Instructions to follow: Return every line of the entries below verbatim, keeping their original order.

[Dataset records]
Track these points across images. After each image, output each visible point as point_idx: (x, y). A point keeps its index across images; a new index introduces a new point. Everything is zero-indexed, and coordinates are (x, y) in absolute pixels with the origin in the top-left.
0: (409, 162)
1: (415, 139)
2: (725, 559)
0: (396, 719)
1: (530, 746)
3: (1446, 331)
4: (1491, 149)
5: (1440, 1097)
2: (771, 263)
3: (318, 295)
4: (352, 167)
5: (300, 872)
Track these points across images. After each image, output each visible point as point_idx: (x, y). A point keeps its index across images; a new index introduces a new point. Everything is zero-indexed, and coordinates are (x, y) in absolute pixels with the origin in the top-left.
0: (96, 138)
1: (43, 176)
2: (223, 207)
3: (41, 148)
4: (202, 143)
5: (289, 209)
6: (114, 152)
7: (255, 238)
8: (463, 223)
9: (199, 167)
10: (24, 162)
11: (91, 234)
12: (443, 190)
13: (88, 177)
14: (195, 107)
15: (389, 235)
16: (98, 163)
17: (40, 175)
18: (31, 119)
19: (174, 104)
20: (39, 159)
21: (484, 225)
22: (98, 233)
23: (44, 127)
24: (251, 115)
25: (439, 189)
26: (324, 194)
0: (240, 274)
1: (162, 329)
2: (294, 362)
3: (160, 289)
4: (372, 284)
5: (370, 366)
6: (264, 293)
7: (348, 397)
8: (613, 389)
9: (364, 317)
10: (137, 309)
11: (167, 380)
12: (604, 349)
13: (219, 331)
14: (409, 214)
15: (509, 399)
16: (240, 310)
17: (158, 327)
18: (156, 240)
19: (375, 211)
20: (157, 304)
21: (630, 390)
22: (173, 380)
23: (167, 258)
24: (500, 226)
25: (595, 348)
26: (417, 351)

Worked solution:
Track these points across images. After each image, output each visible point as point_idx: (x, y). A point keeps its index across images; a new index introduces a new point. Everything is zero-indexed, and coordinates are (x, y) in absolute pixels with the origin in the top-left.
0: (409, 162)
1: (415, 139)
2: (725, 559)
0: (396, 719)
1: (530, 746)
3: (1446, 331)
4: (1491, 149)
5: (1440, 1097)
2: (771, 263)
3: (318, 295)
4: (352, 167)
5: (300, 872)
Track these points across images. After each image, output each visible point as point_idx: (x, y). A point keeps its index across images; a new index introduces a new point. Everything is zero-indexed, and coordinates are (x, y) in absolute pixels with the origin in the top-left.
0: (96, 138)
1: (43, 176)
2: (223, 207)
3: (41, 148)
4: (202, 143)
5: (289, 209)
6: (114, 152)
7: (255, 238)
8: (463, 223)
9: (199, 167)
10: (24, 162)
11: (91, 234)
12: (443, 190)
13: (88, 177)
14: (195, 107)
15: (389, 235)
16: (98, 163)
17: (40, 175)
18: (31, 119)
19: (174, 104)
20: (39, 159)
21: (484, 225)
22: (98, 233)
23: (44, 127)
24: (251, 115)
25: (439, 189)
26: (324, 194)
0: (240, 274)
1: (162, 329)
2: (294, 362)
3: (160, 289)
4: (372, 284)
5: (370, 366)
6: (264, 293)
7: (348, 397)
8: (613, 389)
9: (364, 317)
10: (137, 309)
11: (167, 380)
12: (604, 349)
13: (219, 331)
14: (409, 214)
15: (509, 399)
16: (240, 310)
17: (158, 327)
18: (156, 240)
19: (375, 211)
20: (157, 304)
21: (630, 390)
22: (173, 380)
23: (167, 258)
24: (500, 226)
25: (595, 348)
26: (417, 351)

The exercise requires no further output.